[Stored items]
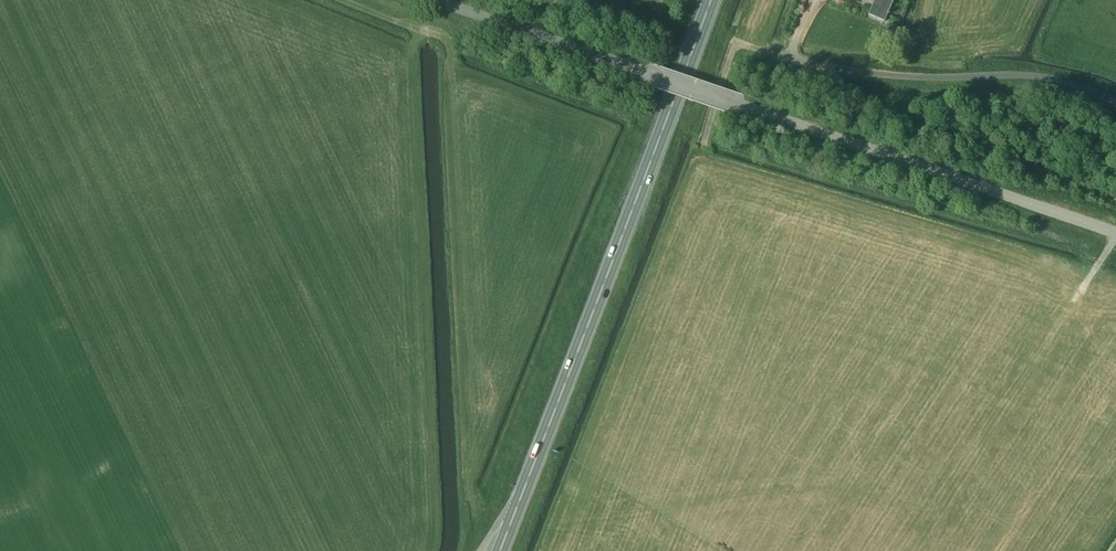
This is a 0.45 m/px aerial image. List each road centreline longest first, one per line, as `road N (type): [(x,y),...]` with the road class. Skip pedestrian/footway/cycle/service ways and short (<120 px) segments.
road 1 (unclassified): [(1115,233),(434,0)]
road 2 (trunk): [(515,508),(711,0)]

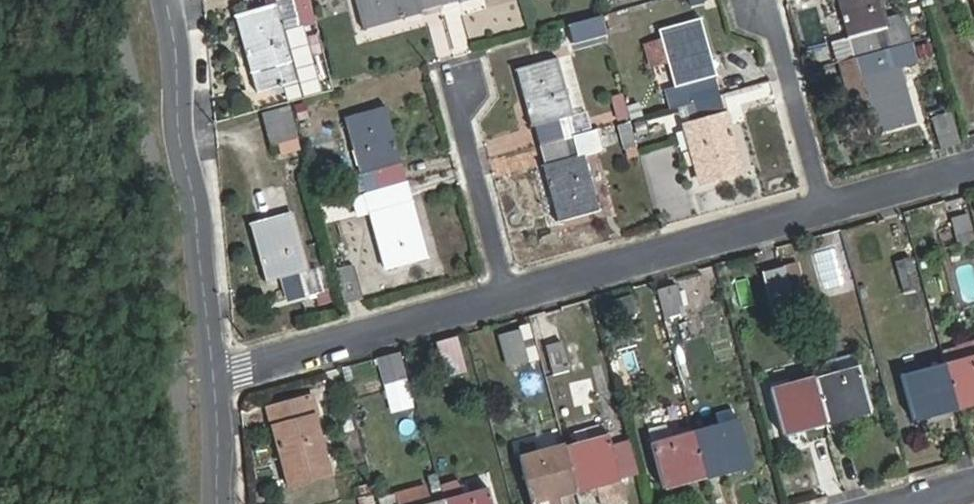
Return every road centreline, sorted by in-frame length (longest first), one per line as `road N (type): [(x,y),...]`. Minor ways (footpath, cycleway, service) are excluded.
road 1 (residential): [(214,367),(182,148),(174,0)]
road 2 (residential): [(506,286),(853,193)]
road 3 (residential): [(214,367),(506,286)]
road 4 (residential): [(445,71),(506,286)]
road 5 (residential): [(798,0),(853,193)]
road 6 (residential): [(221,503),(214,367)]
road 7 (residential): [(853,193),(973,160)]

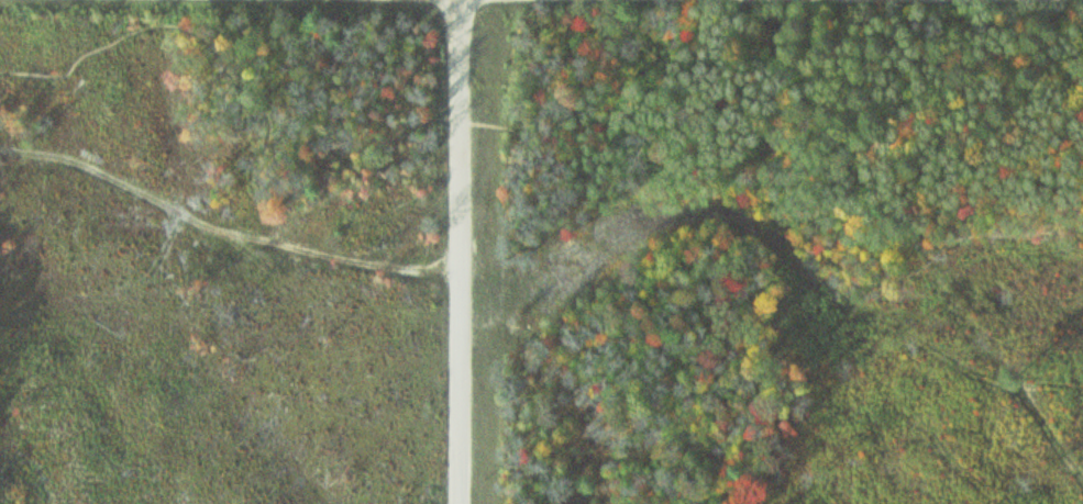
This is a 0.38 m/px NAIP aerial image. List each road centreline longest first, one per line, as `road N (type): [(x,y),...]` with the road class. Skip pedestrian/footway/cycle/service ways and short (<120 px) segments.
road 1 (track): [(721,0),(754,59),(990,393),(1079,503)]
road 2 (residential): [(465,503),(465,0)]

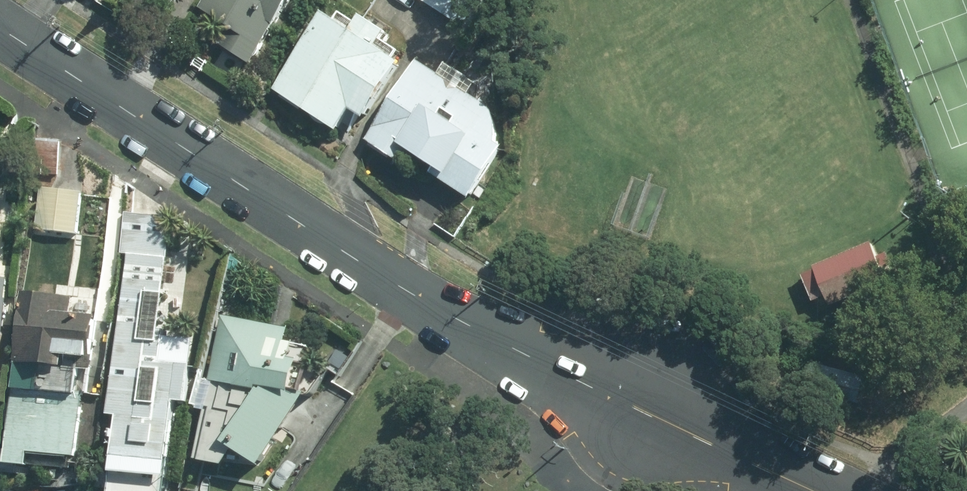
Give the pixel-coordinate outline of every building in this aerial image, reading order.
[(255,64),(299,0),(212,0),(205,9),(230,26),(220,41),(255,64)] [(471,29),(490,0),(427,0),(471,29)] [(333,16),(281,91),(343,133),(358,111),(371,119),(407,66),(384,50),(393,37),(368,19),(358,34),(333,16)] [(424,64),(374,141),(377,143),(375,147),(394,160),(396,156),(411,165),(420,152),(444,168),(440,174),(477,199),(508,151),(501,146),(501,127),(496,114),(487,104),(474,96),(480,85),(451,66),(444,76),(424,64)] [(65,142),(42,140),(39,171),(62,173),(65,142)] [(85,194),(44,189),(39,230),(80,234),(85,194)] [(171,215),(130,212),(126,251),(130,252),(116,417),(125,418),(121,467),(176,471),(181,403),(194,404),(197,368),(165,365),(166,345),(163,345),(167,295),(164,295),(171,215)] [(877,245),(819,268),(821,272),(810,276),(820,302),(832,297),(836,306),(892,283),(877,245)] [(4,380),(13,280),(0,279),(0,380),(4,380)] [(78,302),(30,297),(14,468),(36,470),(38,455),(85,460),(91,397),(85,396),(87,371),(99,372),(104,320),(76,317),(78,302)] [(266,467),(311,398),(302,392),(307,364),(294,363),(298,346),(288,344),(290,331),(228,318),(200,461),(230,466),(238,449),(266,467)] [(862,402),(863,377),(835,376),(824,376),(823,400),(834,400),(862,402)]
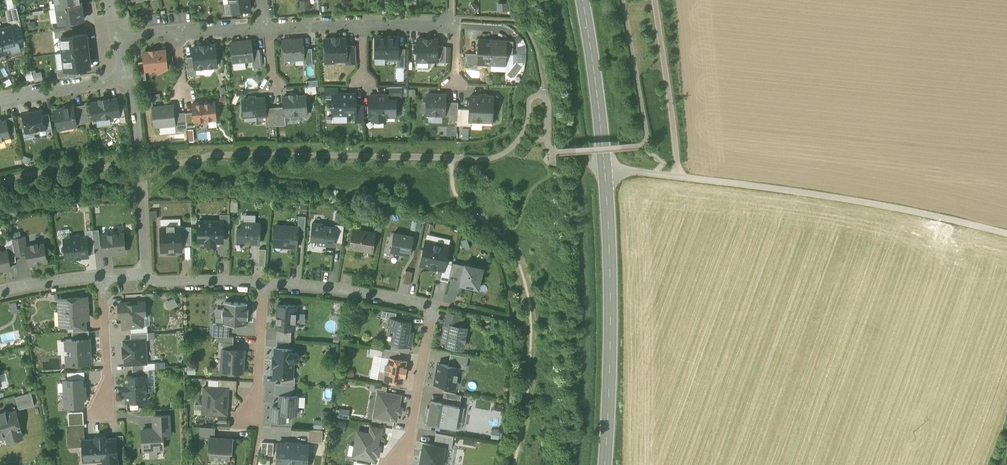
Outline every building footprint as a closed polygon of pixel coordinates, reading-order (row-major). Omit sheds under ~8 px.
[(56,8),(81,4),(81,0),(55,0),(56,8)] [(230,4),(225,5),(226,13),(231,12),(250,10),(249,0),(229,0),(230,4)] [(59,22),(59,23),(71,21),(83,19),(81,4),(56,8),(51,9),(53,23),(59,22)] [(15,26),(21,25),(18,14),(17,8),(5,10),(8,21),(14,25),(14,26),(15,26)] [(53,23),(54,31),(72,29),(71,21),(59,23),(59,22),(53,23)] [(5,53),(21,49),(15,26),(14,26),(0,29),(0,35),(5,53)] [(72,29),(54,31),(55,38),(61,37),(73,35),(72,29)] [(86,33),(73,35),(61,37),(63,52),(88,49),(86,33)] [(333,59),(333,61),(346,61),(346,46),(346,38),(338,38),(338,37),(337,37),(337,38),(334,38),(334,37),(333,38),(325,39),(325,59),(333,59)] [(397,57),(398,57),(398,48),(398,37),(375,37),(375,57),(397,57)] [(417,62),(429,62),(429,59),(437,59),(437,46),(438,39),(431,39),(431,38),(430,38),(430,39),(425,39),(425,38),(424,38),(424,39),(417,39),(417,62)] [(282,40),(283,59),(304,58),(303,49),(303,39),(282,40)] [(478,63),(491,64),(492,40),(478,40),(477,54),(477,63),(478,63)] [(506,41),(492,40),(491,64),(505,65),(506,54),(506,41)] [(231,43),(233,62),(253,60),(252,50),(251,41),(231,43)] [(194,57),(195,68),(196,68),(217,66),(215,45),(208,46),(208,45),(200,46),(193,47),(194,57)] [(346,61),(346,64),(355,63),(355,46),(346,46),(346,61)] [(437,62),(446,63),(446,47),(437,46),(437,59),(437,62)] [(304,58),(304,65),(313,65),(312,48),(303,49),(304,58)] [(397,67),(405,67),(405,49),(398,48),(398,57),(397,57),(397,67)] [(253,60),(253,68),(261,67),(259,49),(252,50),(253,60)] [(65,69),(65,70),(75,69),(79,68),(90,67),(88,50),(63,53),(65,69)] [(156,69),(158,73),(167,68),(165,50),(156,51),(156,50),(149,51),(149,52),(143,52),(144,62),(145,70),(156,69)] [(465,67),(477,68),(478,63),(477,63),(477,54),(465,53),(465,67)] [(186,57),(188,75),(196,74),(196,68),(195,68),(194,57),(186,57)] [(57,70),(58,78),(76,75),(75,69),(65,70),(65,69),(57,70)] [(391,97),(402,97),(402,86),(389,86),(390,96),(391,97)] [(325,87),(325,98),(333,97),(333,94),(338,94),(338,87),(325,87)] [(291,114),(291,116),(307,114),(306,95),(297,96),(296,94),(290,94),(290,96),(283,97),(284,107),(284,114),(285,114),(291,114)] [(355,114),(356,114),(355,105),(355,94),(338,94),(333,94),(333,97),(333,114),(355,114)] [(426,114),(444,115),(445,102),(445,95),(427,94),(426,114)] [(373,121),(385,120),(385,116),(396,116),(395,100),(387,100),(387,98),(385,95),(369,96),(370,116),(373,116),(373,121)] [(472,121),(492,121),(493,97),(470,96),(469,109),(469,121),(472,121)] [(244,116),(257,115),(265,114),(266,114),(265,108),(264,98),(243,100),(244,116)] [(91,103),(94,119),(119,115),(117,105),(116,99),(108,100),(107,99),(100,100),(100,102),(91,103)] [(202,120),(204,122),(209,122),(210,120),(216,119),(216,117),(217,114),(217,111),(215,109),(214,101),(192,103),(193,112),(194,121),(202,120)] [(73,107),(77,124),(89,122),(85,104),(73,107)] [(119,115),(120,123),(126,122),(123,104),(117,105),(119,115)] [(55,110),(58,128),(77,124),(73,107),(73,105),(62,107),(63,109),(55,110)] [(153,107),(155,126),(175,124),(174,113),(173,105),(153,107)] [(355,122),(364,122),(363,105),(355,105),(356,114),(355,114),(355,122)] [(266,126),(276,125),(275,107),(265,108),(266,114),(265,114),(266,120),(266,126)] [(284,107),(275,107),(276,125),(286,125),(285,116),(285,114),(284,114),(284,107)] [(457,125),(471,126),(472,121),(469,121),(469,109),(458,108),(457,120),(457,125)] [(32,130),(33,132),(38,131),(38,129),(46,128),(43,115),(42,111),(23,114),(25,130),(31,128),(32,130)] [(175,124),(176,131),(187,130),(187,127),(185,113),(185,112),(174,113),(175,124)] [(185,113),(187,127),(195,126),(194,121),(193,112),(185,113)] [(46,128),(46,132),(52,131),(49,114),(43,115),(46,128)] [(7,119),(10,134),(16,133),(13,118),(7,119)] [(5,140),(5,138),(11,137),(10,134),(7,119),(1,120),(1,119),(0,119),(0,141),(5,140)] [(222,233),(229,233),(230,215),(220,214),(220,222),(222,222),(222,233)] [(298,234),(304,234),(306,216),(298,216),(298,228),(298,234)] [(206,245),(215,245),(215,242),(222,242),(222,233),(222,222),(220,222),(199,222),(198,242),(206,242),(206,245)] [(237,228),(237,241),(245,241),(245,244),(251,244),(251,242),(260,242),(260,224),(255,224),(255,223),(241,222),(241,228),(237,228)] [(318,244),(326,245),(327,241),(334,242),(336,227),(335,227),(323,226),(323,224),(312,223),(311,240),(318,241),(318,244)] [(334,242),(342,243),(344,225),(336,224),(335,227),(336,227),(334,242)] [(167,227),(160,227),(161,251),(167,251),(176,251),(182,251),(182,245),(181,227),(174,227),(174,225),(166,225),(167,227)] [(192,244),(191,226),(181,227),(182,245),(192,244)] [(274,245),(297,247),(298,234),(298,228),(275,226),(274,245)] [(92,230),(94,248),(100,247),(99,229),(92,230)] [(350,248),(372,251),(375,234),(353,230),(350,248)] [(111,253),(111,255),(117,254),(117,253),(124,252),(124,243),(125,243),(124,234),(117,234),(117,233),(108,234),(108,235),(101,236),(102,245),(103,245),(104,254),(111,253)] [(393,233),(390,251),(410,255),(413,236),(393,233)] [(12,239),(13,244),(15,256),(27,254),(26,247),(24,236),(21,237),(12,239)] [(65,253),(66,259),(88,257),(88,255),(86,237),(79,237),(79,236),(70,236),(70,238),(64,239),(65,245),(64,245),(62,247),(62,251),(65,253)] [(86,237),(88,255),(95,254),(93,236),(86,237)] [(442,269),(443,269),(445,263),(449,246),(426,241),(420,264),(442,269)] [(27,254),(29,265),(47,261),(43,244),(37,245),(37,243),(31,244),(32,246),(26,247),(27,254)] [(15,256),(13,244),(6,245),(7,250),(9,263),(16,262),(15,256)] [(10,268),(9,263),(7,250),(0,252),(0,250),(0,270),(10,268)] [(452,264),(448,280),(460,283),(464,265),(452,262),(452,264)] [(448,280),(452,264),(445,263),(443,269),(442,269),(440,280),(448,282),(448,280)] [(460,284),(478,288),(481,275),(478,274),(479,267),(465,264),(464,265),(460,283),(460,284)] [(412,272),(405,270),(403,283),(410,284),(412,272)] [(62,311),(63,326),(68,325),(73,325),(73,320),(86,319),(88,317),(87,299),(85,297),(61,298),(59,301),(59,308),(62,311)] [(169,309),(178,305),(174,297),(165,301),(169,309)] [(229,324),(246,325),(246,324),(246,318),(247,318),(248,318),(249,309),(248,309),(248,310),(246,310),(247,303),(225,301),(225,302),(225,308),(223,308),(222,317),(223,317),(223,316),(224,317),(224,323),(223,323),(223,324),(229,324)] [(118,304),(119,313),(123,313),(123,317),(124,328),(130,327),(135,327),(134,325),(143,325),(142,316),(145,316),(145,303),(118,304)] [(292,329),(295,329),(295,322),(296,313),(295,313),(296,306),(278,304),(277,328),(278,328),(292,329)] [(389,318),(395,319),(396,313),(382,310),(381,317),(389,318)] [(392,343),(410,346),(412,336),(408,335),(410,322),(395,319),(389,318),(387,334),(393,335),(392,343)] [(458,320),(446,318),(445,328),(450,329),(450,325),(457,326),(458,320)] [(73,325),(74,331),(86,330),(86,319),(73,320),(73,325)] [(212,336),(229,337),(229,324),(223,324),(213,323),(212,336)] [(148,339),(148,332),(147,325),(143,325),(134,325),(135,327),(130,327),(130,333),(130,340),(145,339),(145,340),(148,339)] [(447,345),(462,348),(466,328),(457,326),(450,325),(450,329),(445,328),(442,340),(448,340),(447,345)] [(277,341),(291,342),(292,329),(278,328),(277,341)] [(72,331),(72,340),(89,339),(89,330),(72,331)] [(66,354),(67,364),(91,363),(89,339),(72,340),(65,340),(66,350),(71,349),(71,354),(66,354)] [(124,358),(125,364),(132,364),(144,363),(147,363),(145,340),(145,339),(130,340),(123,340),(124,346),(124,350),(126,350),(127,354),(124,354),(124,358)] [(299,355),(296,352),(293,352),(293,349),(275,348),(275,356),(273,356),(273,367),(274,368),(274,376),(281,376),(292,377),(293,361),(296,361),(299,358),(299,355)] [(389,357),(399,359),(400,351),(382,348),(381,357),(389,358),(389,357)] [(224,371),(243,372),(243,363),(242,363),(243,359),(244,359),(244,350),(233,349),(222,349),(221,364),(224,364),(224,371)] [(450,353),(448,365),(458,367),(466,368),(468,356),(450,353)] [(381,357),(378,371),(384,372),(386,364),(388,365),(389,358),(381,357)] [(389,357),(389,358),(388,365),(386,364),(384,372),(386,372),(385,379),(391,380),(401,382),(405,360),(399,359),(389,357)] [(149,369),(144,369),(144,363),(132,364),(132,370),(132,376),(145,375),(145,376),(149,376),(149,369)] [(438,363),(435,383),(455,387),(458,367),(448,365),(438,363)] [(156,391),(154,369),(149,369),(149,376),(145,376),(146,384),(149,383),(149,391),(156,391)] [(81,379),(84,379),(83,371),(68,372),(69,380),(81,379)] [(386,372),(384,372),(378,371),(377,378),(385,379),(386,372)] [(8,382),(6,373),(0,374),(0,384),(8,382)] [(126,393),(127,401),(146,400),(146,392),(149,391),(149,383),(146,384),(145,376),(145,375),(132,376),(125,376),(126,384),(126,393)] [(280,384),(293,385),(295,385),(295,377),(292,377),(281,376),(280,384)] [(66,405),(83,404),(82,396),(85,396),(84,387),(82,387),(81,379),(69,380),(65,380),(65,383),(65,391),(66,405)] [(228,388),(236,389),(237,380),(219,379),(218,380),(218,387),(228,388)] [(401,382),(391,380),(389,387),(400,389),(401,382)] [(280,395),(292,395),(293,385),(280,384),(275,384),(274,394),(280,395)] [(377,391),(386,392),(387,386),(374,384),(373,390),(377,391)] [(194,412),(227,414),(228,388),(218,387),(208,387),(204,386),(203,405),(195,404),(194,412)] [(373,416),(396,420),(398,412),(399,407),(401,395),(386,392),(377,391),(373,416)] [(444,391),(442,403),(459,406),(461,395),(444,391)] [(16,397),(19,409),(34,405),(31,393),(16,397)] [(271,421),(285,422),(285,414),(296,414),(297,395),(292,395),(280,395),(279,407),(272,407),(271,421)] [(431,401),(430,407),(428,416),(427,422),(455,427),(459,406),(442,403),(431,401)] [(337,408),(337,416),(348,416),(349,408),(337,408)] [(8,440),(22,437),(16,410),(6,413),(5,411),(0,412),(0,436),(6,434),(8,440)] [(72,411),(68,411),(69,424),(84,424),(83,417),(72,417),(72,411)] [(154,415),(155,428),(169,428),(168,415),(154,415)] [(67,424),(68,446),(83,445),(82,440),(85,439),(84,424),(69,424),(67,424)] [(200,437),(209,437),(215,437),(215,427),(200,426),(200,437)] [(378,435),(381,435),(382,428),(371,426),(370,433),(378,435)] [(142,429),(143,449),(150,449),(157,448),(163,448),(163,435),(169,435),(169,428),(155,428),(142,429)] [(308,441),(322,442),(322,430),(309,429),(308,441)] [(354,455),(374,459),(378,435),(370,433),(358,431),(354,455)] [(445,447),(451,448),(454,436),(436,433),(434,445),(445,447)] [(104,464),(118,464),(117,447),(116,438),(105,438),(105,435),(95,436),(95,439),(85,439),(82,440),(83,445),(84,460),(104,458),(104,464)] [(211,457),(229,458),(230,450),(232,450),(233,438),(215,437),(209,437),(209,449),(211,449),(211,457)] [(293,443),(278,443),(277,464),(285,464),(292,464),(293,443)] [(293,443),(292,464),(307,464),(308,444),(293,443)] [(442,462),(444,452),(445,447),(434,445),(424,443),(420,463),(429,464),(441,464),(442,462)]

**WORK REQUEST:**
Copy each line of the records containing the string "building".

**WRITTEN SOLUTION:**
Give the pixel-coordinate outline of every building in this aerial image, reading order.
Outline every building footprint as a closed polygon of pixel coordinates, reading-order (row-major). Omit sheds under ~8 px.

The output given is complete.